BEGIN Input for this task

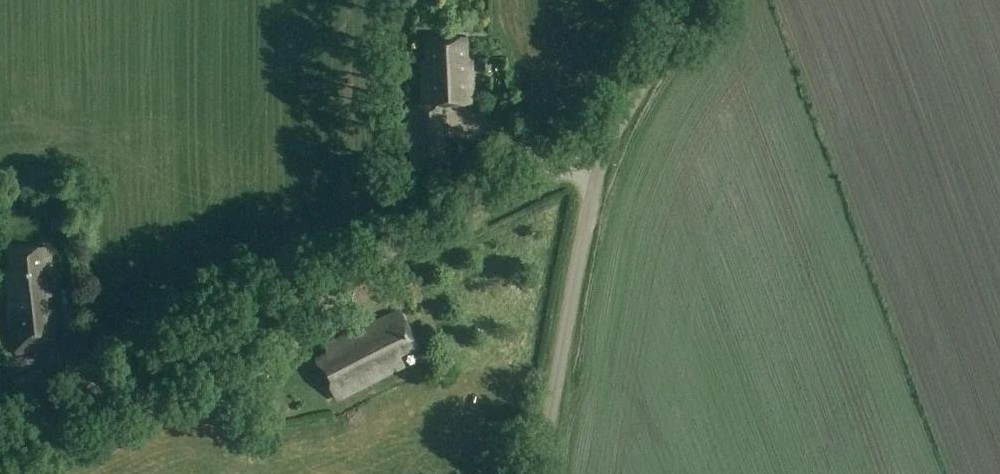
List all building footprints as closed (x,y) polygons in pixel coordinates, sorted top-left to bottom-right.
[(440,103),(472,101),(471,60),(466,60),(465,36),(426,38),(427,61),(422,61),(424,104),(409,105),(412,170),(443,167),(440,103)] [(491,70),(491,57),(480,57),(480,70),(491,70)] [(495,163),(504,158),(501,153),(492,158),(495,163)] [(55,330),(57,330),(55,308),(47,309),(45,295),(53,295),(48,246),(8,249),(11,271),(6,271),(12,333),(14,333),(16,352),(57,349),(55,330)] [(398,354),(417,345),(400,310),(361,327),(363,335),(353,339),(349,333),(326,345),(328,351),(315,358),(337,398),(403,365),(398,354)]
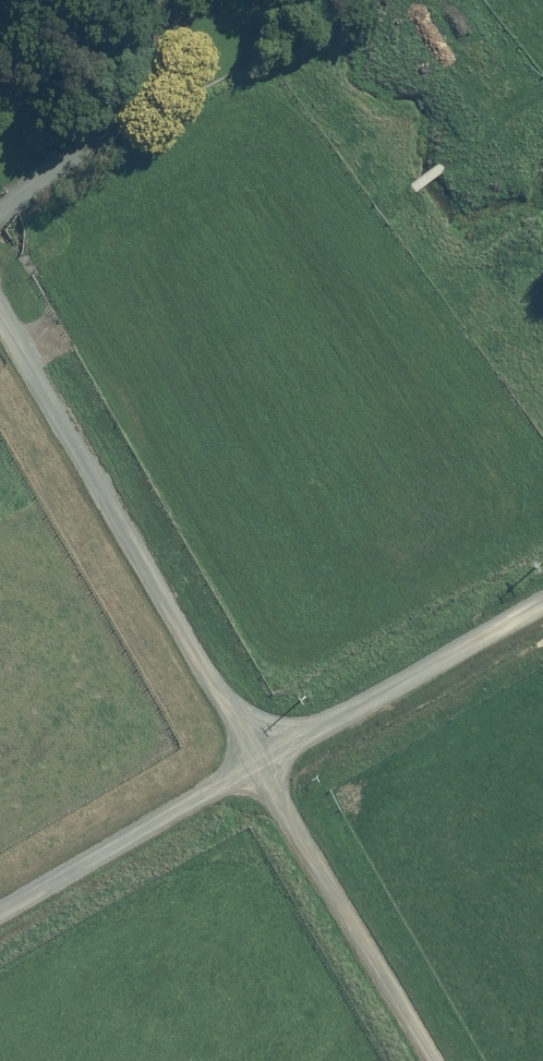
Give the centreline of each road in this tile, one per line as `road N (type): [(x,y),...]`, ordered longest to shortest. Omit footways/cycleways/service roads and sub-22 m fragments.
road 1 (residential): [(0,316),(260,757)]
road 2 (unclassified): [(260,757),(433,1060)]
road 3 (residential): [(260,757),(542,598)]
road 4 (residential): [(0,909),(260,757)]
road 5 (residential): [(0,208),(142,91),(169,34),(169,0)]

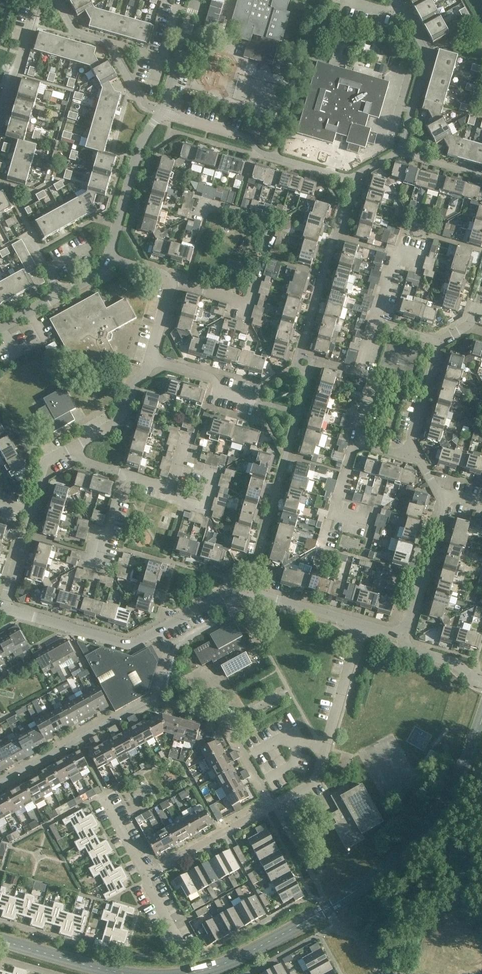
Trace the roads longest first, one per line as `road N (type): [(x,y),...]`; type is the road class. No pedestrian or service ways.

END Input for this task

* _Aim of the task_: From the first line to the last, copy the listing above exactly, dropping all images.

* _Exercise response_:
List all building footprints as closed (x,y) polygons in pixel coordinates, sorted top-left to bottom-right.
[(440,103),(472,101),(471,60),(466,60),(465,36),(426,38),(427,61),(422,61),(424,104),(409,105),(412,170),(443,167),(440,103)] [(491,70),(491,57),(480,57),(480,70),(491,70)] [(495,163),(504,158),(501,153),(492,158),(495,163)] [(55,330),(57,330),(55,308),(47,309),(45,295),(53,295),(48,246),(8,249),(11,271),(6,271),(12,333),(14,333),(16,352),(57,349),(55,330)] [(398,354),(417,345),(400,310),(361,327),(363,335),(353,339),(349,333),(326,345),(328,351),(315,358),(337,398),(403,365),(398,354)]
Give the centreline of each road in this tile, one per line as `road N (type): [(x,y),...]`, ordered longest to shortest. Omit footways/cycleways/service roads and sub-22 m fragments.
road 1 (residential): [(0,316),(260,757)]
road 2 (unclassified): [(260,757),(433,1060)]
road 3 (residential): [(260,757),(542,598)]
road 4 (residential): [(0,909),(260,757)]
road 5 (residential): [(0,208),(142,91),(169,34),(169,0)]

Trace the roads longest first, one per line as `road N (type): [(x,y),...]`; type is the road class. No pedestrian or service ways.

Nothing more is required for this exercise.